◆ TASK DESCRIPTION ◆
Pull out every line of the material below that contains the word "suit" and copy each one in full. Case counts when matching.

:: RECORDS FOR PROCESSING

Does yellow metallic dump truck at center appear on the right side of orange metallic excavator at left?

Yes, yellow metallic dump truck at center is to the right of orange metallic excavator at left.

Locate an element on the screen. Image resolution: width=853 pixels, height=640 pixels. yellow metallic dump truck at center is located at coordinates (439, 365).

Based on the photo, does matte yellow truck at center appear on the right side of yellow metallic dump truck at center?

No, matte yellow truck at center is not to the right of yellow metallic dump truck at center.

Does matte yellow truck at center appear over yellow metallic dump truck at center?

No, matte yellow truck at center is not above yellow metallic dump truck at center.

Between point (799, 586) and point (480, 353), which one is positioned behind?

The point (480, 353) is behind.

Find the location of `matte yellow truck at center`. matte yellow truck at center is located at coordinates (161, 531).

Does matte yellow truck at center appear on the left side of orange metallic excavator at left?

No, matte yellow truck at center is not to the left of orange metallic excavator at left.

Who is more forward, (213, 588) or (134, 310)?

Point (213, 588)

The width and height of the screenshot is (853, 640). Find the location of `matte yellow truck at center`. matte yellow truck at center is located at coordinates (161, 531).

::::
:: RECORDS FOR PROCESSING

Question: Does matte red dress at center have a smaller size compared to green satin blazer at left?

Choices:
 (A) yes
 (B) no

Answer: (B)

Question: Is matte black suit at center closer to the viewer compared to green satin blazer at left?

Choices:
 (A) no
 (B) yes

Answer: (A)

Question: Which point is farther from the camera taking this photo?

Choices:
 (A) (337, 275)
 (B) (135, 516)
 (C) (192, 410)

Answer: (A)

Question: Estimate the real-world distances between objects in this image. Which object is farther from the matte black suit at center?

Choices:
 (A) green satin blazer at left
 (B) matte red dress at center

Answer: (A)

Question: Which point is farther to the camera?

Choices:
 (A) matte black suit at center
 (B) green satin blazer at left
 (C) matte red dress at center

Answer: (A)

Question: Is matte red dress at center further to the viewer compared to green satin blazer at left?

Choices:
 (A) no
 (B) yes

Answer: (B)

::::

◆ FINISHED ANSWER ◆
Question: Is matte black suit at center closer to the viewer compared to green satin blazer at left?
Question: Estimate the real-world distances between objects in this image. Which object is farther from the matte black suit at center?
 (A) matte black suit at center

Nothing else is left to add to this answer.